(Data to process):
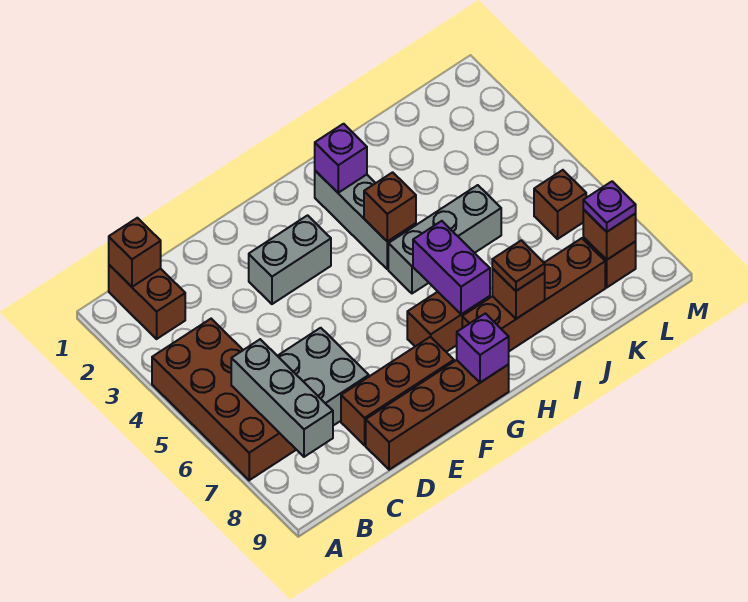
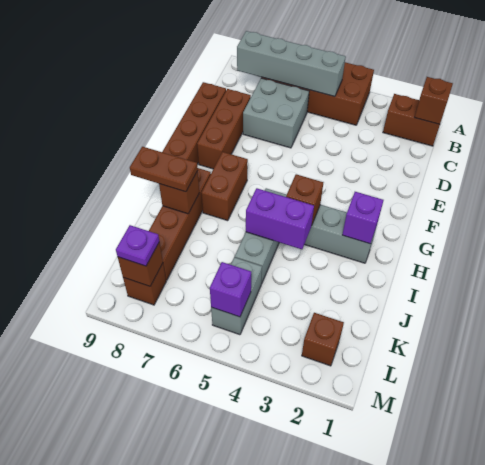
grey 1x3 brick [231,339,333,457] -> grey 1x4 brick [237,31,346,97]
grey 1x2 brick [249,215,331,304] -> grey 1x2 brick moved to [211,257,262,335]
purple 1x1 brick [457,313,509,383] -> purple 1x1 brick moved to [210,262,251,317]
purple 1x2 brick [413,221,490,314] -> purple 1x2 brick moved to [246,188,314,249]
brown 1x1 plate [492,240,545,291] -> brown 1x2 plate [130,147,198,192]
brown 1x1 brick [534,170,586,239] -> brown 1x1 brick moved to [302,313,344,366]

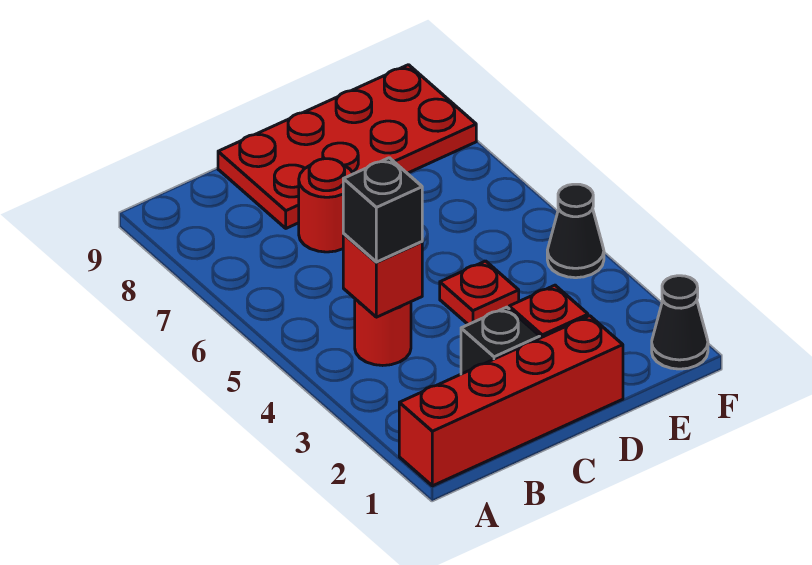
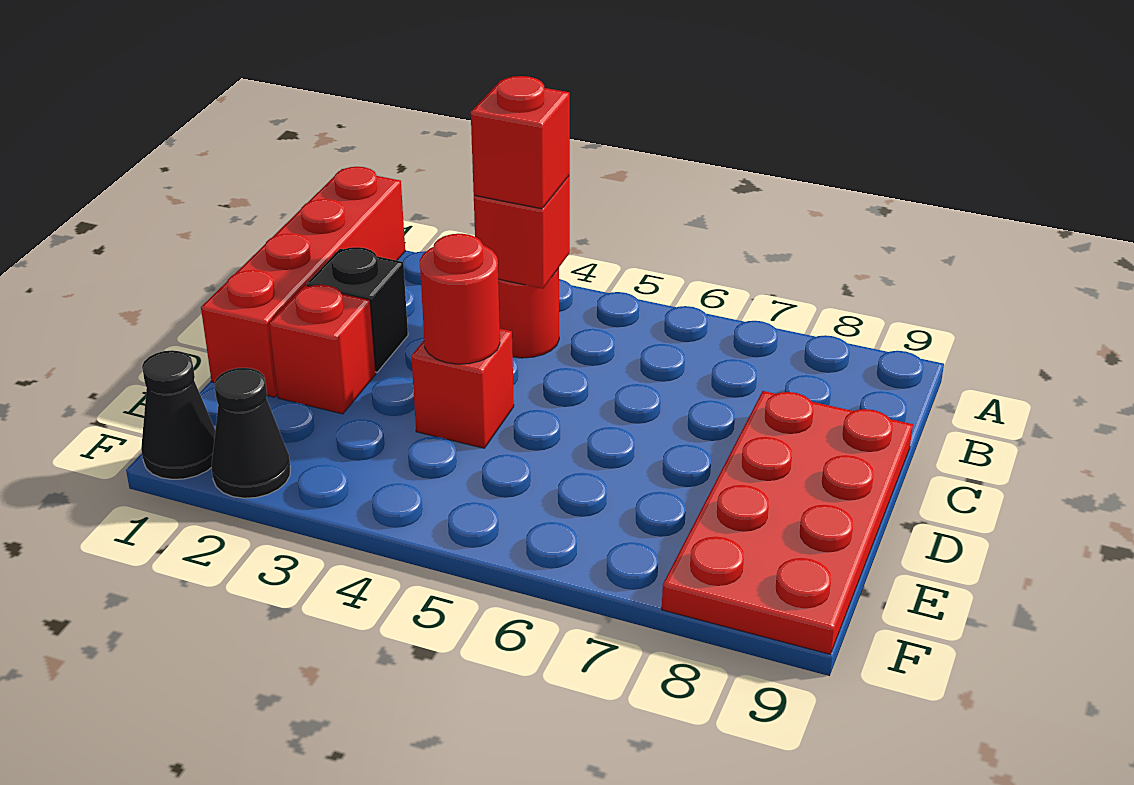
black 1x1 brick [343,158,422,262] -> red 1x1 brick [471,76,570,209]
red 1x1 round brick [299,159,353,252] -> red 1x1 round brick moved to [420,234,500,364]
red 1x1 plate [440,261,519,325] -> red 1x1 brick [411,329,514,448]
black 1x1 cone [547,184,604,278] -> black 1x1 cone moved to [211,368,290,498]

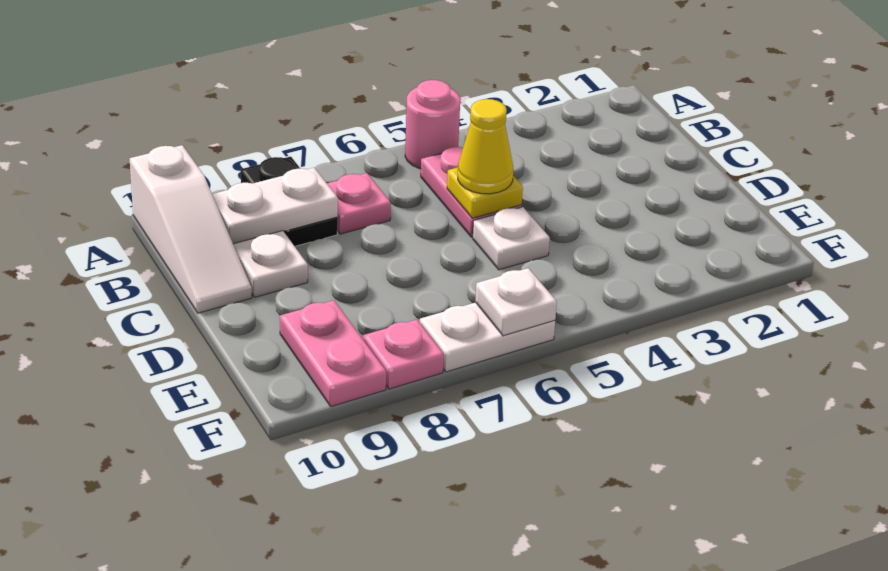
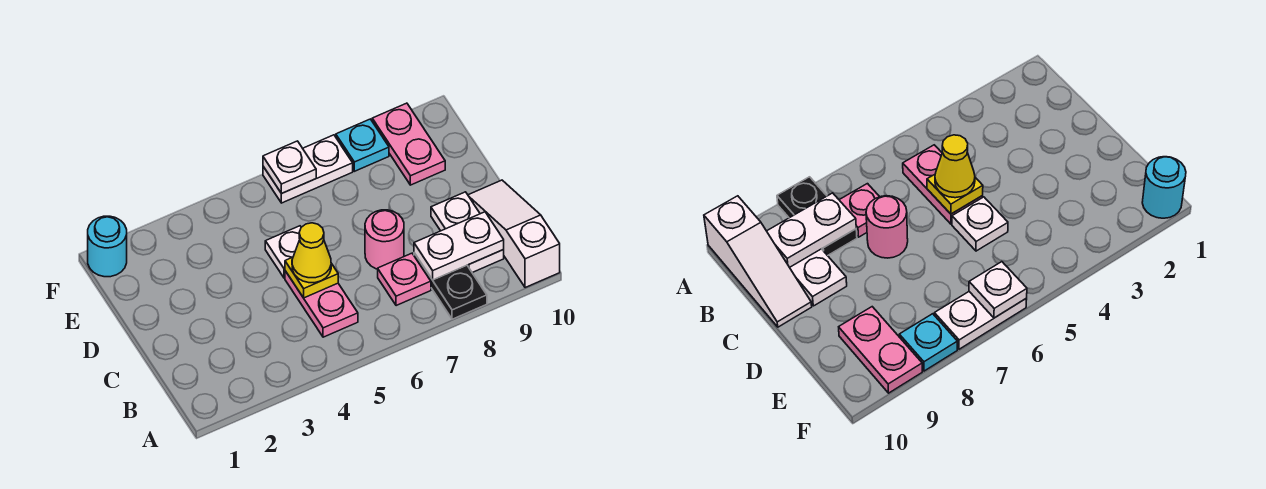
pink 1x1 round brick [405,80,460,169] -> pink 1x1 round brick moved to [365,210,404,269]
none -> cyan 1x1 round brick [88,216,127,277]
pink 1x1 plate [363,320,444,389] -> cyan 1x1 plate [336,119,389,171]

(Work to complete): In the material above, each line with the word "round" should be copied.

(Exercise solution):
red 1x1 round brick [299,159,353,252] -> red 1x1 round brick moved to [420,234,500,364]
pink 1x1 round brick [405,80,460,169] -> pink 1x1 round brick moved to [365,210,404,269]
none -> cyan 1x1 round brick [88,216,127,277]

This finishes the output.